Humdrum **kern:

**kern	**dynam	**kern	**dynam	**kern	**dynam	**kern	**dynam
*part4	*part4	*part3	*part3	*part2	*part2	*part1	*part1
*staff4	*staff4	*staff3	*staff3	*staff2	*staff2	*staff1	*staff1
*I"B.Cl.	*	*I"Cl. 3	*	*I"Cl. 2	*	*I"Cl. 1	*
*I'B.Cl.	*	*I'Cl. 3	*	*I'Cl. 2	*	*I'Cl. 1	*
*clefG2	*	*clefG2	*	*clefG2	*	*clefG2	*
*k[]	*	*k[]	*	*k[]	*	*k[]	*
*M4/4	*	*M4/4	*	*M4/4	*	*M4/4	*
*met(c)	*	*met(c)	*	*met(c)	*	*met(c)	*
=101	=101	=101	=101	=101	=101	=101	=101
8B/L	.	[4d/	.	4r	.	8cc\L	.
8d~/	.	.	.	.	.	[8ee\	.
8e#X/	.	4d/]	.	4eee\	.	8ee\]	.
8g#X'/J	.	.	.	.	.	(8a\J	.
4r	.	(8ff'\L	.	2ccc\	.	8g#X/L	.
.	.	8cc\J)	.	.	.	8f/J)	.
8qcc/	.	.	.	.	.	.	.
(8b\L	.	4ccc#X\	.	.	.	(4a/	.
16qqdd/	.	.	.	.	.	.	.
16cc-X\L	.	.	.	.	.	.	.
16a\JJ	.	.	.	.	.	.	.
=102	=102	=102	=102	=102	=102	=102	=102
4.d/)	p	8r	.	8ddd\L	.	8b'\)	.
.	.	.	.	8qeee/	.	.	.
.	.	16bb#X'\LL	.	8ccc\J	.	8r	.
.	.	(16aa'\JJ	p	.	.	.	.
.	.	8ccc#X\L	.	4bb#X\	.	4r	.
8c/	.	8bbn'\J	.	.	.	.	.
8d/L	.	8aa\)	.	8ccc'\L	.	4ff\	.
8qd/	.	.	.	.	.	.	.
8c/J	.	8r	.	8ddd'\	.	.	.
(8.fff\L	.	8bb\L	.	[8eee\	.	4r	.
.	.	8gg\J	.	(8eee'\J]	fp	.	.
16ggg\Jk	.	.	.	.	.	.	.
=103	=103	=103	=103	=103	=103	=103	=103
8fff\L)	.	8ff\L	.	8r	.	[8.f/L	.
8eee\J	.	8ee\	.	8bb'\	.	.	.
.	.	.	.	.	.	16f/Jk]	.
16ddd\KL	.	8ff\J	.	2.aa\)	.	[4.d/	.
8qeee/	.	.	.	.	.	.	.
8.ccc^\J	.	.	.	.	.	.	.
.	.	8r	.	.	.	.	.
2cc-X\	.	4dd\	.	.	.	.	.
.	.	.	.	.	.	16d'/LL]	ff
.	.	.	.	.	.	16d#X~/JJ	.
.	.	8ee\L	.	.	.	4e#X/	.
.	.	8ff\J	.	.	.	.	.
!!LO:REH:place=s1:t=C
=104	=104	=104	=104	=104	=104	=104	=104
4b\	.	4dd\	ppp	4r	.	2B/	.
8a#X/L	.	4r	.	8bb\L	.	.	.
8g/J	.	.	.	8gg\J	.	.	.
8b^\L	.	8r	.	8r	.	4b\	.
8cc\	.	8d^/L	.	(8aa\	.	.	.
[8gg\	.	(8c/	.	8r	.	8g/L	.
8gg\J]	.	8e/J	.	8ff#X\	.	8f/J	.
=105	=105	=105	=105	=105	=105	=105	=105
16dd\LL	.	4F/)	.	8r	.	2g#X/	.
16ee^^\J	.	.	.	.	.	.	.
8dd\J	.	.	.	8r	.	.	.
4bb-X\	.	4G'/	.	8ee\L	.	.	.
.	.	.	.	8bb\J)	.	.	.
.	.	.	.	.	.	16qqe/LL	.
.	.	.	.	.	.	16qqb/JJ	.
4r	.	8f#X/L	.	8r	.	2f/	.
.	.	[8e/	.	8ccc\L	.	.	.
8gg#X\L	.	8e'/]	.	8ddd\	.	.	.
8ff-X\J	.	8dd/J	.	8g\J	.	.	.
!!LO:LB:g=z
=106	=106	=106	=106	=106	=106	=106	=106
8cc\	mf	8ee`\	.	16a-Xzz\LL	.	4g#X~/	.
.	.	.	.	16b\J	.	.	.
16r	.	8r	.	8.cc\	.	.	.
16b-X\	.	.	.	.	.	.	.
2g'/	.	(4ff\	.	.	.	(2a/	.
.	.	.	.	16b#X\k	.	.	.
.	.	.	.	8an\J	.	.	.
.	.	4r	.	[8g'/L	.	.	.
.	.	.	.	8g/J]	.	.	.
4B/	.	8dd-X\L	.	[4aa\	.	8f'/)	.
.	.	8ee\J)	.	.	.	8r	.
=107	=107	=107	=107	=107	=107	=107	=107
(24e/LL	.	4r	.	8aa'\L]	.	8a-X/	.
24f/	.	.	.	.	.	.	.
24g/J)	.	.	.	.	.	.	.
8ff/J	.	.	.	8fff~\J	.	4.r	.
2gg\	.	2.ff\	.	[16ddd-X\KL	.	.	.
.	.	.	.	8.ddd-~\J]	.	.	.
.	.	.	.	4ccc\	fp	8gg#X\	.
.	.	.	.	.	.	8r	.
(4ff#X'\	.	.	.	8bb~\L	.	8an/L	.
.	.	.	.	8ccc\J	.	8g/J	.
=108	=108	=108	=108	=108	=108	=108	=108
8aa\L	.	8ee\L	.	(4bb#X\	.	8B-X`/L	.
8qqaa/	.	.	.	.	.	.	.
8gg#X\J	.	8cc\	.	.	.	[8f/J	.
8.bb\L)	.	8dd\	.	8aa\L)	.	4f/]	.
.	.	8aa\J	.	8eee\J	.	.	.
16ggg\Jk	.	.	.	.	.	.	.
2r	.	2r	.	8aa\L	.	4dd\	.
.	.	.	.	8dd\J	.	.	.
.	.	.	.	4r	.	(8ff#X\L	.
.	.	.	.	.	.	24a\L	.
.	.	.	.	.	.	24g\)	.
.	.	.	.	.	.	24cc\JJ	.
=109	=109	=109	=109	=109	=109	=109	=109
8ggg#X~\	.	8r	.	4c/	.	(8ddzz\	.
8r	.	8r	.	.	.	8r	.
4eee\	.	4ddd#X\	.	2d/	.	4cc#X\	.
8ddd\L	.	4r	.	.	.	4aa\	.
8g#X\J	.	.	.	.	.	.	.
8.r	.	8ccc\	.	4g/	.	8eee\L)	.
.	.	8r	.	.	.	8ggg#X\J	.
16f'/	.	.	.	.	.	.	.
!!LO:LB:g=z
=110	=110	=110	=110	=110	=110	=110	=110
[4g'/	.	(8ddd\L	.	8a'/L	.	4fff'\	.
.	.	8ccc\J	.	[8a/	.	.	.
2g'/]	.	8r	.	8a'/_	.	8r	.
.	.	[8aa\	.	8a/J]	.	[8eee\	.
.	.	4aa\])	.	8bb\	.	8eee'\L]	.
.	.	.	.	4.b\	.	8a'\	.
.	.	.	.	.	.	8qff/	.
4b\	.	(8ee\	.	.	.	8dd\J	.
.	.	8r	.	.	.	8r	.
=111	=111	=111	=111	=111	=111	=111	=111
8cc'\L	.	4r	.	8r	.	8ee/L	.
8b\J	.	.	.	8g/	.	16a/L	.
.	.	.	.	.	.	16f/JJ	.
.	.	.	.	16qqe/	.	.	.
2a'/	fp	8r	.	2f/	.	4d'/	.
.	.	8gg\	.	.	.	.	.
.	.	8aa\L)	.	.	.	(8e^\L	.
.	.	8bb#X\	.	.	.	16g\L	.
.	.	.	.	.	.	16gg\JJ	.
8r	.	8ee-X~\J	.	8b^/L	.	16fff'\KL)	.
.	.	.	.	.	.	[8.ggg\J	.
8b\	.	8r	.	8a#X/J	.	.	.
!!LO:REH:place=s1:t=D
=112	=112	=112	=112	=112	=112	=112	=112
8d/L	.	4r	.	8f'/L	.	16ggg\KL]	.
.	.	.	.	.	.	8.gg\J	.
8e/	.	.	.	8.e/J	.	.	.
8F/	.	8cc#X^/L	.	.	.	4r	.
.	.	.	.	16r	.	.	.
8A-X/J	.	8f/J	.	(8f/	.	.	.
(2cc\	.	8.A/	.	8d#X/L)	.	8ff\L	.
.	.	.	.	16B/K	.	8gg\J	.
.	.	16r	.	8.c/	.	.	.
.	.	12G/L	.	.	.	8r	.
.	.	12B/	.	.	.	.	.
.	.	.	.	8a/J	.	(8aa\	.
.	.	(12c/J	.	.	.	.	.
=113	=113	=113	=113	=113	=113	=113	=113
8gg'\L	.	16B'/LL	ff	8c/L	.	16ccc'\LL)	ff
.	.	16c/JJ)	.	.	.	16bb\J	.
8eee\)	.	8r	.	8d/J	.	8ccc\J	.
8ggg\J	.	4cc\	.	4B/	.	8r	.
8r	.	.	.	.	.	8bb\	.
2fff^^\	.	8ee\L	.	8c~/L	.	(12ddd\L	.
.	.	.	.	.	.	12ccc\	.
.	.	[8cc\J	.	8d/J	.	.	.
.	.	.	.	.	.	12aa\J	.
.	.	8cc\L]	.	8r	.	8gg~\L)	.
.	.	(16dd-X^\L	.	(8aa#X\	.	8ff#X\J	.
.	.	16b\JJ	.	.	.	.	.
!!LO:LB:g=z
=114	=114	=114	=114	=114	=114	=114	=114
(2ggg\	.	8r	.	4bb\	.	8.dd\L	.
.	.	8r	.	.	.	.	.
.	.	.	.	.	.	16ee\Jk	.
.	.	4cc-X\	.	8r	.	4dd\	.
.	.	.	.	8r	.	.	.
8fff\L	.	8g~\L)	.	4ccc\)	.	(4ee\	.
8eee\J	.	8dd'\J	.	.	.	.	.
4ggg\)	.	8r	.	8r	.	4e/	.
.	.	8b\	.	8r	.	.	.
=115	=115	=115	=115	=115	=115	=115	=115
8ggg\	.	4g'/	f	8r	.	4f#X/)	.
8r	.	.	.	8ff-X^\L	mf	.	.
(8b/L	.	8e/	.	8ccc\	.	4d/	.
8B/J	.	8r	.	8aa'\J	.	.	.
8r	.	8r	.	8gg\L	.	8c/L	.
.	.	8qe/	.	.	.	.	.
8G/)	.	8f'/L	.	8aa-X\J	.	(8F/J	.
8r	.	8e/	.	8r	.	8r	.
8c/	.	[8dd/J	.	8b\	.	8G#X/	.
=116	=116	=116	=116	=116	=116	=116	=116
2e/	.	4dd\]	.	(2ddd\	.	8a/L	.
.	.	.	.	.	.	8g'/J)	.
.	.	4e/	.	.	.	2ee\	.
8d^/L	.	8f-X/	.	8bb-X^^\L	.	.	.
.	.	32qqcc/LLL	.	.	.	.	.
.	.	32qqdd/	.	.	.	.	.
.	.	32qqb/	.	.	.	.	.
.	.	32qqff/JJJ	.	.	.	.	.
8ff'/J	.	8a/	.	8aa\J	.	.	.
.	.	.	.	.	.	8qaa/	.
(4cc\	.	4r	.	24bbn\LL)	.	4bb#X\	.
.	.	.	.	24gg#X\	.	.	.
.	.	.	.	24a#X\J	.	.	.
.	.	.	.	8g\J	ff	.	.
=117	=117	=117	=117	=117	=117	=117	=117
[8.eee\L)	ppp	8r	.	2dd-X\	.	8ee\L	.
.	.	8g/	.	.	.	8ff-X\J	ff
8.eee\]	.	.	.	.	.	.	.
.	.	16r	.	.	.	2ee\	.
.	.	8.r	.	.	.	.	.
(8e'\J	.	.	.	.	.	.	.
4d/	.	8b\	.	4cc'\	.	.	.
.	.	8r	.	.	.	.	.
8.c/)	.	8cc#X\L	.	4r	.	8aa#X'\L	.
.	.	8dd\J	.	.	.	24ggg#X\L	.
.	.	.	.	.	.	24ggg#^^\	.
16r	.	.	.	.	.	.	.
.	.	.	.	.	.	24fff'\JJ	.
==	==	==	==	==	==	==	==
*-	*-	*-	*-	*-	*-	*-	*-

AIM —
Tally the lines of the records that contain the string "kern", treating uppercase and lowercase as different. Reply with the number alone.

RESPONSE TO THIS EXERCISE —
2